• **TASK INSTRUCTIONS**:
Up to and including the line containing "Someone swapped the teaspoon/green", set down each line of the entries below exactly, starting from the first, and leave out the rest.

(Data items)
┌────────

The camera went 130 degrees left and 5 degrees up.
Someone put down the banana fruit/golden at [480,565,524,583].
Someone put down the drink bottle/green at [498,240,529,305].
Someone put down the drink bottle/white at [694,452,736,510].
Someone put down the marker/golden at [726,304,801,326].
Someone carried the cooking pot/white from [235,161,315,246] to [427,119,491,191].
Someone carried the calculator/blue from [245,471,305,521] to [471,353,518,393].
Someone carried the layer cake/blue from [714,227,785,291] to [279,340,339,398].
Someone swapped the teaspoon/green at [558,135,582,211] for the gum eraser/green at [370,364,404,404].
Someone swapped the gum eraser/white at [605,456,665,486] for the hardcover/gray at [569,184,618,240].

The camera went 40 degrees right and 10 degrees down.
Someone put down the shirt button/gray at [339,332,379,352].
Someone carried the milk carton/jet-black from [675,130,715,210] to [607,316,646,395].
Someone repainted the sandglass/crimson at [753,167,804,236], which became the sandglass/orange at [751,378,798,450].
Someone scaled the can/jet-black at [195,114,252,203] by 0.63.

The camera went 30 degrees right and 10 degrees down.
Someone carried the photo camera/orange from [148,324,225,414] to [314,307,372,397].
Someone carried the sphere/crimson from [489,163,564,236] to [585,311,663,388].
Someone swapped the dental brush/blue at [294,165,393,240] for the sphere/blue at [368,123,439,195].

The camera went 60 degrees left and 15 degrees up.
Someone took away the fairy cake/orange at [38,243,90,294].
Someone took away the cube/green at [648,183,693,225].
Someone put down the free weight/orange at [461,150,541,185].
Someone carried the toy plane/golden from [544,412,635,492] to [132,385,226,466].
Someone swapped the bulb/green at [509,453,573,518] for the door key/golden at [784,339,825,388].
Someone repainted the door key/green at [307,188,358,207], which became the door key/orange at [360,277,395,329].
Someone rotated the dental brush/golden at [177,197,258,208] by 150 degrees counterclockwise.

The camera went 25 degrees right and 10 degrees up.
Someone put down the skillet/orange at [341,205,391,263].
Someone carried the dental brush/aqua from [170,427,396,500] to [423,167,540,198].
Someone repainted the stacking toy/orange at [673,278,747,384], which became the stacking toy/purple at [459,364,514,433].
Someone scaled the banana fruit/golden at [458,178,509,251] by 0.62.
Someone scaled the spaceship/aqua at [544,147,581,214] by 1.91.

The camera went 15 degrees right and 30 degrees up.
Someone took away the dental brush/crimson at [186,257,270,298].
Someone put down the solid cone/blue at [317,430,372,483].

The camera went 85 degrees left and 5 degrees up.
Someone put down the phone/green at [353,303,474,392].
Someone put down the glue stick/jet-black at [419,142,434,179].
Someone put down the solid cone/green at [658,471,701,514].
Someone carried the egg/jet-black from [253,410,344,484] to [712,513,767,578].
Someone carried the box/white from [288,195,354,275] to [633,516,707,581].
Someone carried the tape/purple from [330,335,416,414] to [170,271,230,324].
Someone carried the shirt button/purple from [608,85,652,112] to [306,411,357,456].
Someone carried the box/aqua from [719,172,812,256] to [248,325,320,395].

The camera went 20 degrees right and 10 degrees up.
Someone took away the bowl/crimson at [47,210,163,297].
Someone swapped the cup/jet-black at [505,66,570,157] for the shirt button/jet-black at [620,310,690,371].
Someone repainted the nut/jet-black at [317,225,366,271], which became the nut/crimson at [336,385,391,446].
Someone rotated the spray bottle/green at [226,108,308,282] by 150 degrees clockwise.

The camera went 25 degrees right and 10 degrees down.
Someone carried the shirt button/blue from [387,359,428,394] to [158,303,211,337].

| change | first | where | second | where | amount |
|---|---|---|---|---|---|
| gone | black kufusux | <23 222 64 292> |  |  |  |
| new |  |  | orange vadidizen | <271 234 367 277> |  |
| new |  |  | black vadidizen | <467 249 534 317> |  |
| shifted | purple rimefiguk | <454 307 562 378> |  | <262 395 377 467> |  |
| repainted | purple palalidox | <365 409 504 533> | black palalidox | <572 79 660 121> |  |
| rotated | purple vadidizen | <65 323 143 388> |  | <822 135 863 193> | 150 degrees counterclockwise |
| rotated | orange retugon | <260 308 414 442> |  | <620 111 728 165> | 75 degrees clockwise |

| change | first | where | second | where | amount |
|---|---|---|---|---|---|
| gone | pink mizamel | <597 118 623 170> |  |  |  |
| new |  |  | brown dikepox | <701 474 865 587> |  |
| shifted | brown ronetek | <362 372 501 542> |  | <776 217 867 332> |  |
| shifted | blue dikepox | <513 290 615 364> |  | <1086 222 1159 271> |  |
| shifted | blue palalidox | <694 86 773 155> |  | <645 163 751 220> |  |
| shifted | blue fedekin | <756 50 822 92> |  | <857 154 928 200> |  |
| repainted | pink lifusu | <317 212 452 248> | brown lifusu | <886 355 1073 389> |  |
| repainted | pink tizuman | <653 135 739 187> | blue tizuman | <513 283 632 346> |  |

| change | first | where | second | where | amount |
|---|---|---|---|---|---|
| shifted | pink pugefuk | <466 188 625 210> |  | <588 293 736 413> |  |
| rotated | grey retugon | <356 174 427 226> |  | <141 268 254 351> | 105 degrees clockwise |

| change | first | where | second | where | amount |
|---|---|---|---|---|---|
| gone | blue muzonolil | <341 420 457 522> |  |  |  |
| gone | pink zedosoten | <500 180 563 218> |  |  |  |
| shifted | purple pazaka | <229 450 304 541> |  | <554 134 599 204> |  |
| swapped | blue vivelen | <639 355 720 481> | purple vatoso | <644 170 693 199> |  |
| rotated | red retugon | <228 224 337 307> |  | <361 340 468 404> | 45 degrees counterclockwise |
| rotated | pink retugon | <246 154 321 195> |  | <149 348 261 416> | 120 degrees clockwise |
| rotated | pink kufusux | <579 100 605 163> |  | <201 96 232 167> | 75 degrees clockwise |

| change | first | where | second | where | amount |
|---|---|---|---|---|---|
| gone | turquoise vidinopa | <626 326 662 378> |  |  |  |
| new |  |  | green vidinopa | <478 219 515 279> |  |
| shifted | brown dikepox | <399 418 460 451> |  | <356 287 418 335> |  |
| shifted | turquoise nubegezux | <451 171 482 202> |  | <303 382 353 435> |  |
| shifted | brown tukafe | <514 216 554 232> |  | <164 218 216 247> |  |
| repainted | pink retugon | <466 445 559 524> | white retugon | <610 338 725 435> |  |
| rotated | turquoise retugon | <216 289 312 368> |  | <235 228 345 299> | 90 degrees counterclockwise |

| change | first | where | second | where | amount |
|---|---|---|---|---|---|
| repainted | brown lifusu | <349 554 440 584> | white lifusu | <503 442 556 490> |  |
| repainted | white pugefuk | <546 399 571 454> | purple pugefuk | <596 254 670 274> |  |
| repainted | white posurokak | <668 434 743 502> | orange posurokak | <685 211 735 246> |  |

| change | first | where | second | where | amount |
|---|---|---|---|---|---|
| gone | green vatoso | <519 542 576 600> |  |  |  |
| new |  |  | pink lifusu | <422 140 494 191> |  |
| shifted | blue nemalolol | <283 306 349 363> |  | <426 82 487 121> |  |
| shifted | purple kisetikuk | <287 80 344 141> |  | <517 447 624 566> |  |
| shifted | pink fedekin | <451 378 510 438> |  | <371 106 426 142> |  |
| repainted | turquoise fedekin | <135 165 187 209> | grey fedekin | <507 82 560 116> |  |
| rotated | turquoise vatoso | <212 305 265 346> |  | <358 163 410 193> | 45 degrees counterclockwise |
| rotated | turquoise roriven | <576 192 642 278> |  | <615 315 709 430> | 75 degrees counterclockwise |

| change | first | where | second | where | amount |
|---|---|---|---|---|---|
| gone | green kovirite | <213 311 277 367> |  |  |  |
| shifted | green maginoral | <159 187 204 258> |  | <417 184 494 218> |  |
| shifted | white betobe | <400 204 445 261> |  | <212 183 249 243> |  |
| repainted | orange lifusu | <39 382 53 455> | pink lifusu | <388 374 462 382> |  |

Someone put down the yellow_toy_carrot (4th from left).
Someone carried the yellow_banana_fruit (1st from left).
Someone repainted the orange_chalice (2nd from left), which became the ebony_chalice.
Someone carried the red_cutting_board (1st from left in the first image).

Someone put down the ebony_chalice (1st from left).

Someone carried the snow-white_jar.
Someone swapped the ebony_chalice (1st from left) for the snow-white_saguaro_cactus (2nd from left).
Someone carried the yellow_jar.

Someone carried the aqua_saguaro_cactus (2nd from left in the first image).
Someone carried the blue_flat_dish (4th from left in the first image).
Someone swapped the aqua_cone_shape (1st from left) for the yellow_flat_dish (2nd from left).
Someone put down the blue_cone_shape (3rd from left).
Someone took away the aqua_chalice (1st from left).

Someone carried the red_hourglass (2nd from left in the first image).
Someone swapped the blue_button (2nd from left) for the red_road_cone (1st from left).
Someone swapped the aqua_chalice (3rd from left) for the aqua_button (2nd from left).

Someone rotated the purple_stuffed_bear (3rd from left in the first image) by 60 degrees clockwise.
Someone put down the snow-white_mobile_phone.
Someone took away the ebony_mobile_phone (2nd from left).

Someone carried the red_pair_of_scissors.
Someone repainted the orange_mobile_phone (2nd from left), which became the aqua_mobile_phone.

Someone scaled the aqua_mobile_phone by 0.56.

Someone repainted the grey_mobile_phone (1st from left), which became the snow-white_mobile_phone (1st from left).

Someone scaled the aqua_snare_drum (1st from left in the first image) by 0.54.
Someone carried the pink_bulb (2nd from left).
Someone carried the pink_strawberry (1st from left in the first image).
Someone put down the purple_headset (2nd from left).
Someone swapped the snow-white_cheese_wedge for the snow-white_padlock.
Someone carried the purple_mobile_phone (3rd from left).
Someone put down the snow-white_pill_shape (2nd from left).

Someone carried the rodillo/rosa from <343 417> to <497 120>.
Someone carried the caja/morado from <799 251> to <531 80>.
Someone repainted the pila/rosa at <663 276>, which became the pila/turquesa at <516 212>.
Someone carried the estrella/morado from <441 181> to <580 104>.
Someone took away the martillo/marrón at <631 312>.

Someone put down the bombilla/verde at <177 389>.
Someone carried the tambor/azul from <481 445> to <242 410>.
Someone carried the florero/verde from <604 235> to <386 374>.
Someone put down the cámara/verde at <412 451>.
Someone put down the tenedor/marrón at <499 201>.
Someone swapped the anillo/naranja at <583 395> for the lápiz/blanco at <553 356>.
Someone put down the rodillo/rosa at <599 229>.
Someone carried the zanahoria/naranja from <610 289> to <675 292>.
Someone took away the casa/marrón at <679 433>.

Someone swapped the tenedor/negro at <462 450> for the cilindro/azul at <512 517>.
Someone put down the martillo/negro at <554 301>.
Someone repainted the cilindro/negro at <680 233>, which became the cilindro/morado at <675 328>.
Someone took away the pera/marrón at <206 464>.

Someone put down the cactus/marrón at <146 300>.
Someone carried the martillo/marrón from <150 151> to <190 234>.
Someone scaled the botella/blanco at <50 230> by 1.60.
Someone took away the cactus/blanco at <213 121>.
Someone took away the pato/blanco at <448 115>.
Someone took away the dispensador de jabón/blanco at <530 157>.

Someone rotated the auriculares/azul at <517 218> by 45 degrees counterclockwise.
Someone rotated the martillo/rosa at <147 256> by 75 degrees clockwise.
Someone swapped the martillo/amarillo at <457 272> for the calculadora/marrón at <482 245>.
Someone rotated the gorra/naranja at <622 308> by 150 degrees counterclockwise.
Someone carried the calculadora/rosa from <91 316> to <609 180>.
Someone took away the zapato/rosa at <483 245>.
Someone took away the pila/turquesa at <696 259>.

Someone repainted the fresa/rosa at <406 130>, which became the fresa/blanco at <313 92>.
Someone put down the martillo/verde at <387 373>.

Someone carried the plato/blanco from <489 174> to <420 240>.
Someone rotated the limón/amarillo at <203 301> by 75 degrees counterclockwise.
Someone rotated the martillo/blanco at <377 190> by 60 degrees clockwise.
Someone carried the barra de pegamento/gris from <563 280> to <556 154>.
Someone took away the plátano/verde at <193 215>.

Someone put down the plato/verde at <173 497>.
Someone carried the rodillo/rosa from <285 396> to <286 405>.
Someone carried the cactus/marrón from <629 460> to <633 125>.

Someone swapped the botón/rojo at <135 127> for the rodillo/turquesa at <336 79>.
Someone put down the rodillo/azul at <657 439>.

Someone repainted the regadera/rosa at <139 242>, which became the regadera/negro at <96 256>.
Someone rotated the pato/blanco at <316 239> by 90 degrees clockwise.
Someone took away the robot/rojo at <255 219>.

└────────

• **EXERCISE RESPONSE**:
The camera went 130 degrees left and 5 degrees up.
Someone put down the banana fruit/golden at [480,565,524,583].
Someone put down the drink bottle/green at [498,240,529,305].
Someone put down the drink bottle/white at [694,452,736,510].
Someone put down the marker/golden at [726,304,801,326].
Someone carried the cooking pot/white from [235,161,315,246] to [427,119,491,191].
Someone carried the calculator/blue from [245,471,305,521] to [471,353,518,393].
Someone carried the layer cake/blue from [714,227,785,291] to [279,340,339,398].
Someone swapped the teaspoon/green at [558,135,582,211] for the gum eraser/green at [370,364,404,404].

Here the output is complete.